Object change descriptions
* * *

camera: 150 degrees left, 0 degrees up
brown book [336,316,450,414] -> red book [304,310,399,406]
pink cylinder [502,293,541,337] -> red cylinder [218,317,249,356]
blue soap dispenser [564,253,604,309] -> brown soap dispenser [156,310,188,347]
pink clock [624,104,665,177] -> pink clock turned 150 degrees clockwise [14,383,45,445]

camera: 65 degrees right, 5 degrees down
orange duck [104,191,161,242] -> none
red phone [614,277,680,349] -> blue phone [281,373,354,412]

* * *

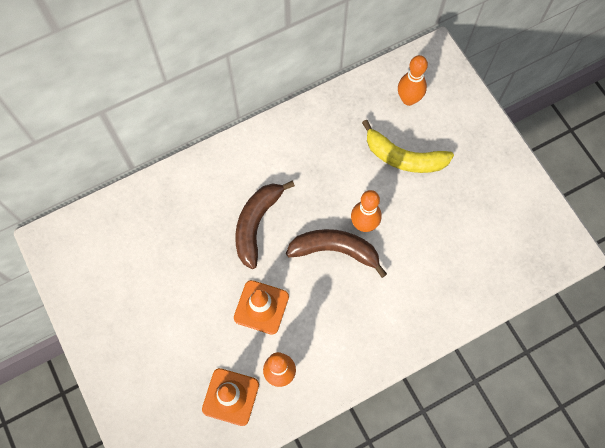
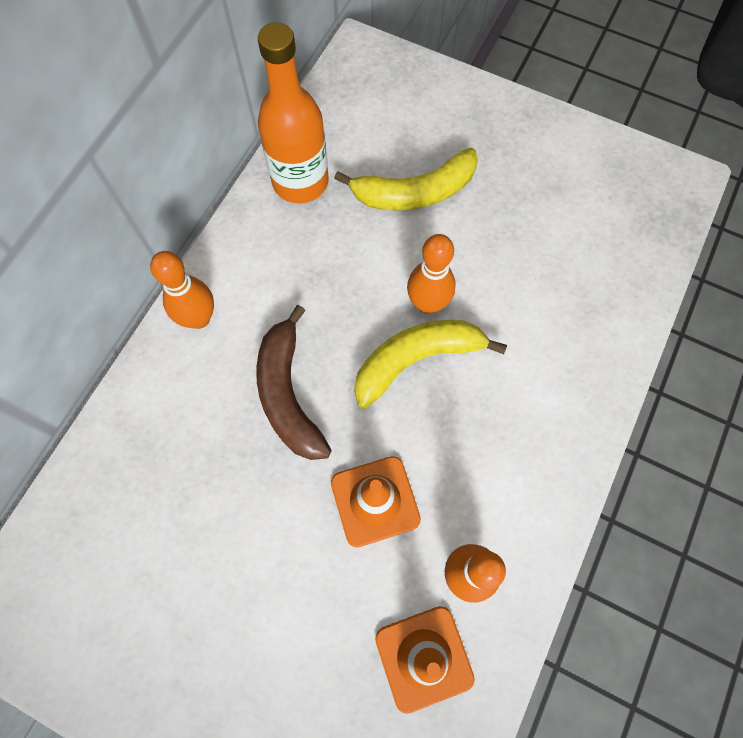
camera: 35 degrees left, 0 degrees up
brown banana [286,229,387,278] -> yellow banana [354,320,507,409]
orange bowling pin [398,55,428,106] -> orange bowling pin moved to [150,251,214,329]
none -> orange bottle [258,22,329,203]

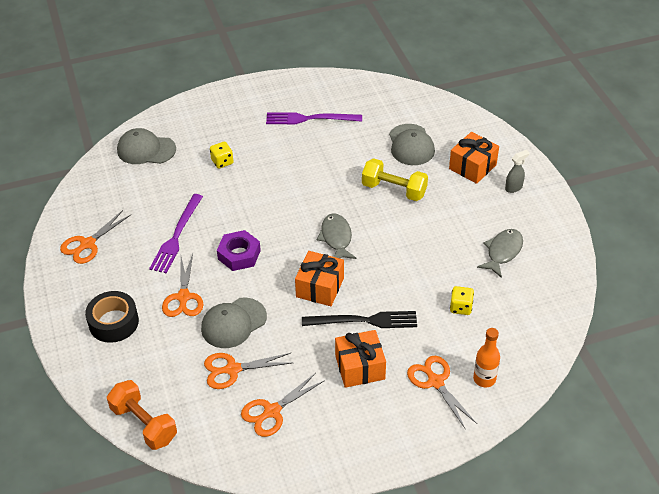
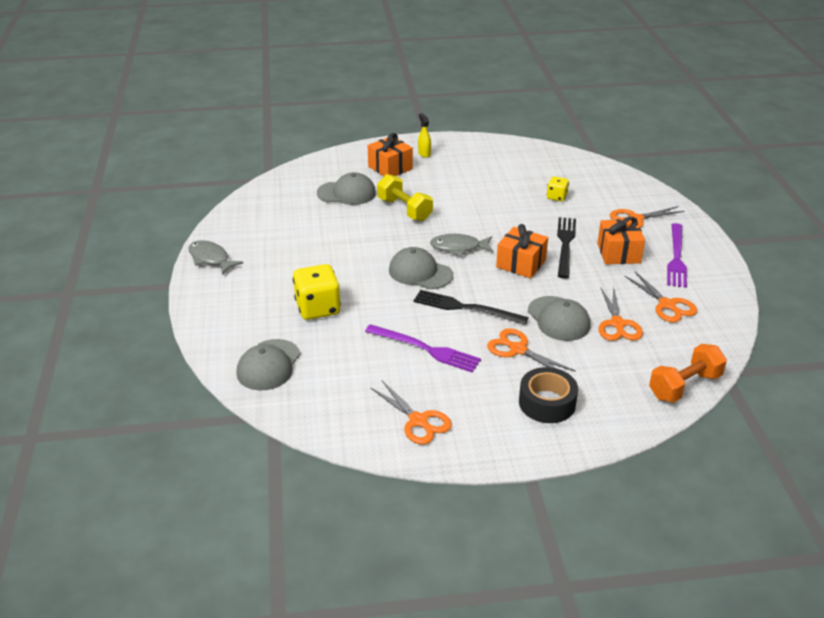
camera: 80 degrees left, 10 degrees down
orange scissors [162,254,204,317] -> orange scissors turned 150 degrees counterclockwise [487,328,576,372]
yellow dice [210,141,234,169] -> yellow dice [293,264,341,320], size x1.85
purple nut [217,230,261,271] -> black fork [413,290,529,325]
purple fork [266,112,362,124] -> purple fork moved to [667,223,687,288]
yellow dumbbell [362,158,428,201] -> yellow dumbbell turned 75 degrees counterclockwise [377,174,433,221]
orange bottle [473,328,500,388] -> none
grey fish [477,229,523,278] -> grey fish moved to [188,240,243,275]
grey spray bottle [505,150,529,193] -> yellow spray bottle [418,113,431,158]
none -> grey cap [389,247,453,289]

* * *

TASK DIRECTIONS: In the entries above, one line contains "camera: 80 degrees left, 10 degrees down" and another contains "purple fork [266,112,362,124]". Reproduce exactly those two lines and the lines between them, nothing else.

REPLY:
camera: 80 degrees left, 10 degrees down
orange scissors [162,254,204,317] -> orange scissors turned 150 degrees counterclockwise [487,328,576,372]
yellow dice [210,141,234,169] -> yellow dice [293,264,341,320], size x1.85
purple nut [217,230,261,271] -> black fork [413,290,529,325]
purple fork [266,112,362,124] -> purple fork moved to [667,223,687,288]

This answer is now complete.